Extracted records:
+ + + +
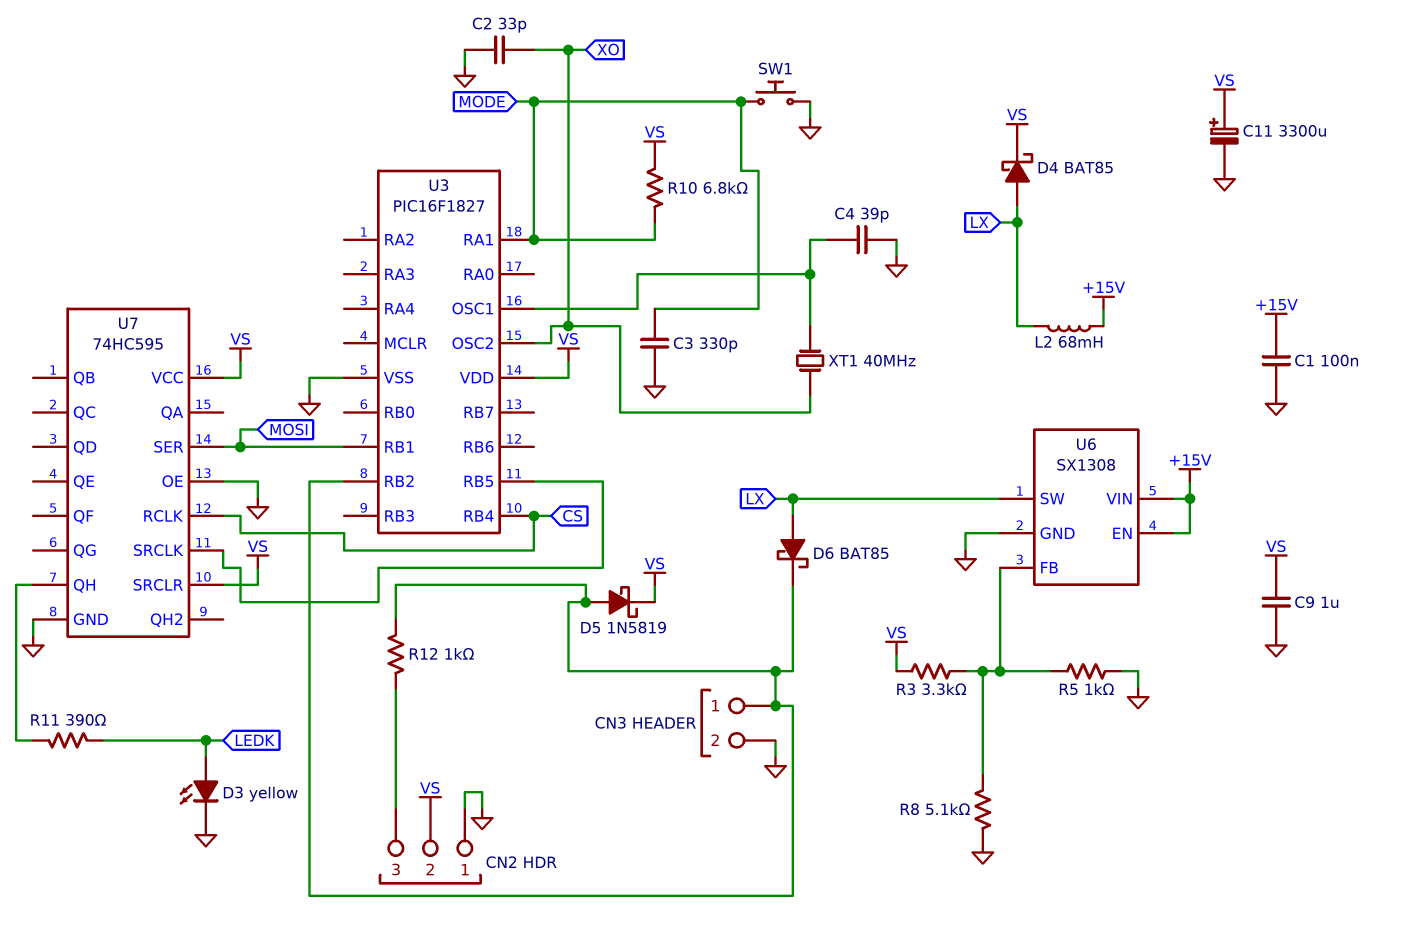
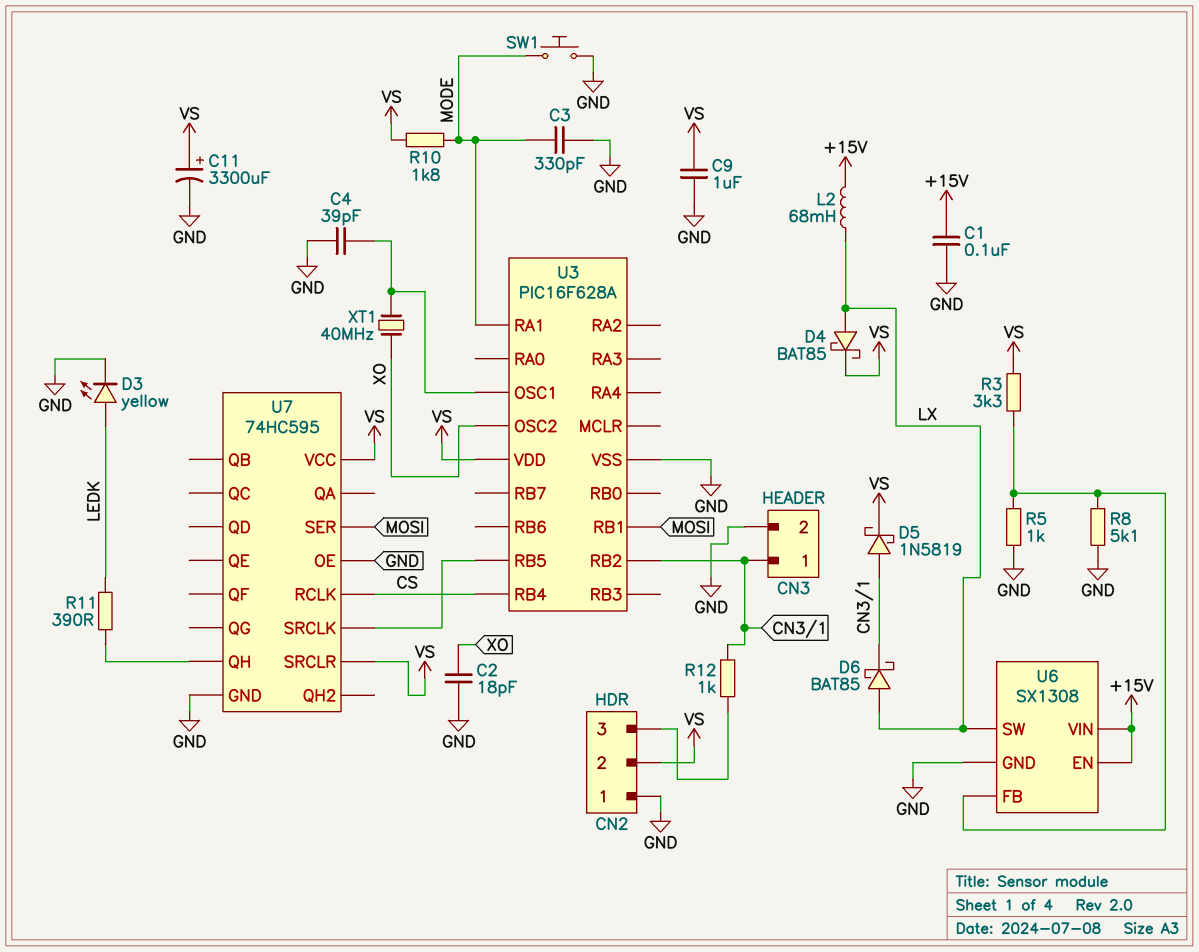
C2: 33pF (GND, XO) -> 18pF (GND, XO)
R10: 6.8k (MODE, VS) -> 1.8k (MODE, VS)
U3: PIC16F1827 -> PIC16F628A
+ + + +
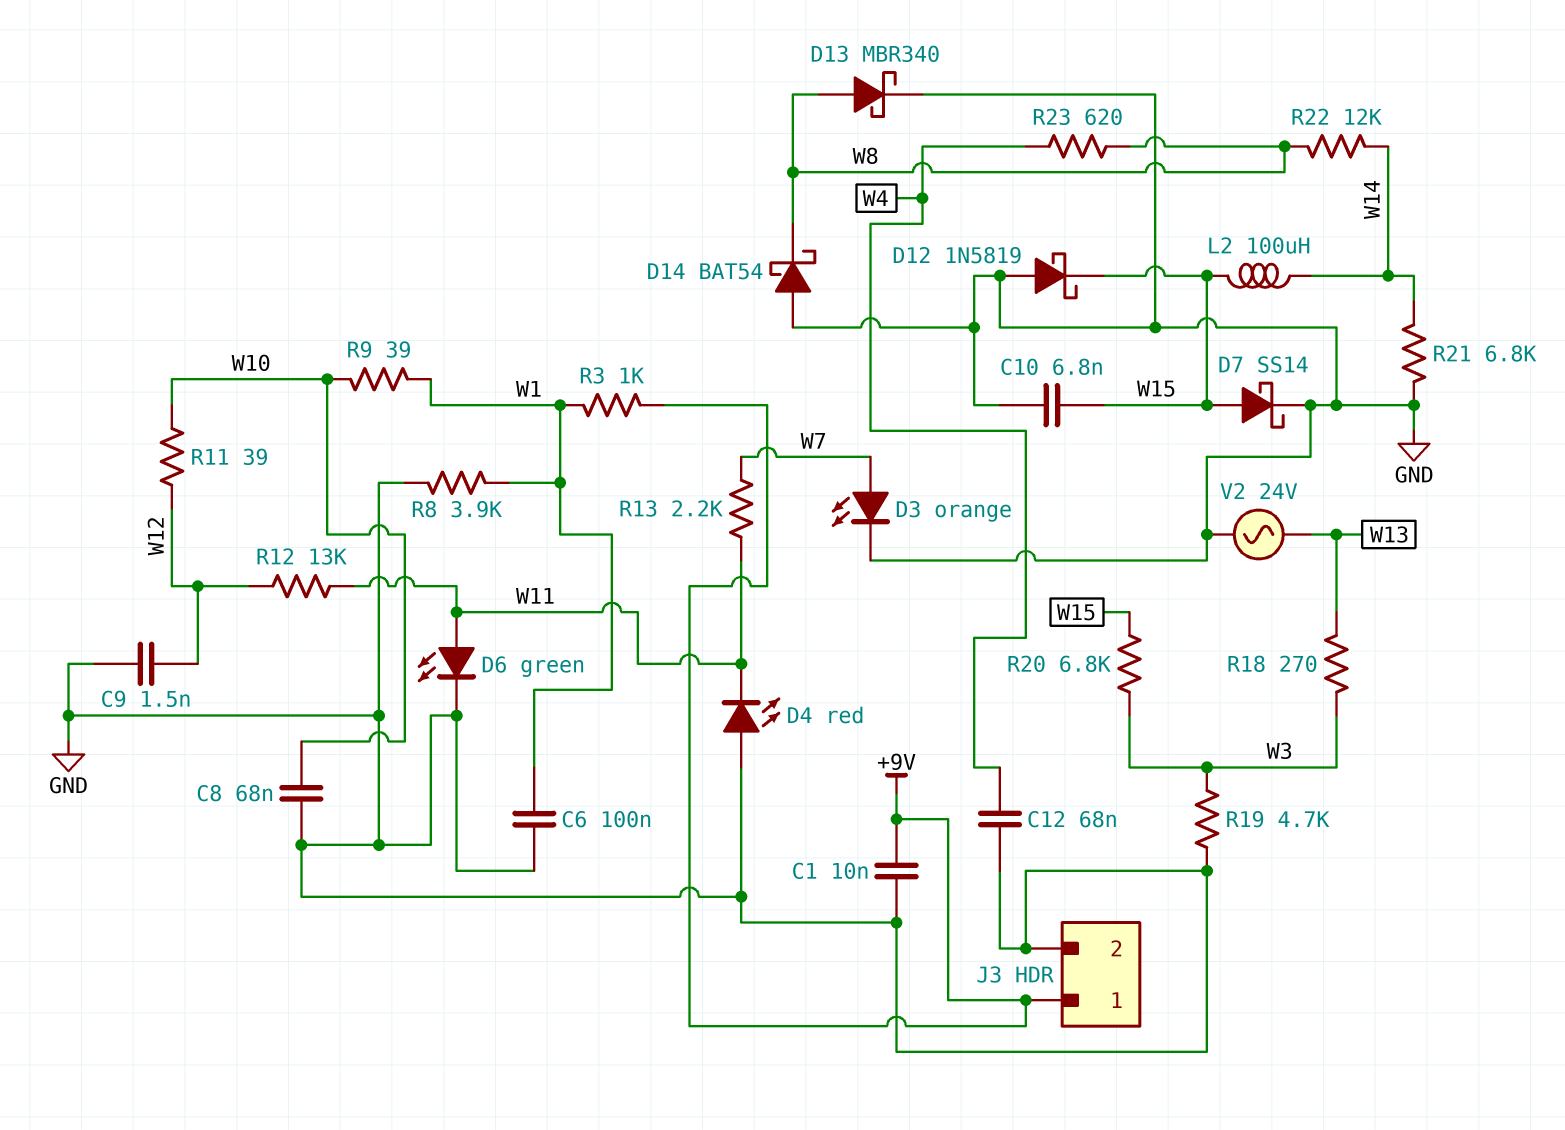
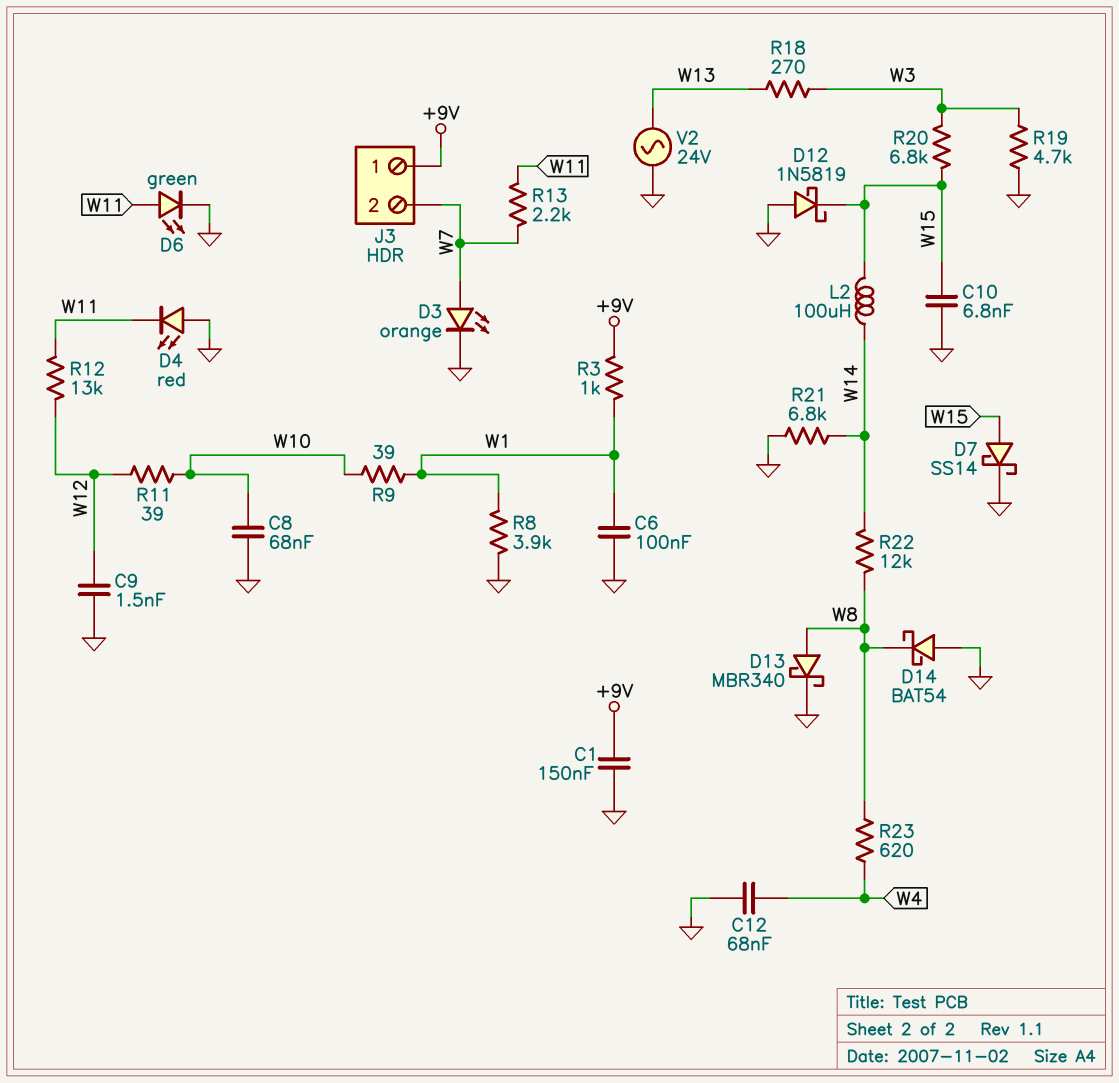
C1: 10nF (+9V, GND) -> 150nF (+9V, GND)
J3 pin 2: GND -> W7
+ + + +
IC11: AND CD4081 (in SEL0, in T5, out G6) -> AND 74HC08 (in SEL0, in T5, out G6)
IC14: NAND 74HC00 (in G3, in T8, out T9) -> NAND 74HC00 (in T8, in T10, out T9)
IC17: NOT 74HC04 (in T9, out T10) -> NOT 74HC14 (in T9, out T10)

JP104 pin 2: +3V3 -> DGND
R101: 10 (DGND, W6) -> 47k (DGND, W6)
+ + + +
Take the lines above from the one containing "C2: 33pF (GND, XO) -> 18pF (GND, XO)" to the one containing "U3: PIC16F1827 -> PIC16F628A" and retype them exactly, both ends included, with nothing added.

C2: 33pF (GND, XO) -> 18pF (GND, XO)
R10: 6.8k (MODE, VS) -> 1.8k (MODE, VS)
U3: PIC16F1827 -> PIC16F628A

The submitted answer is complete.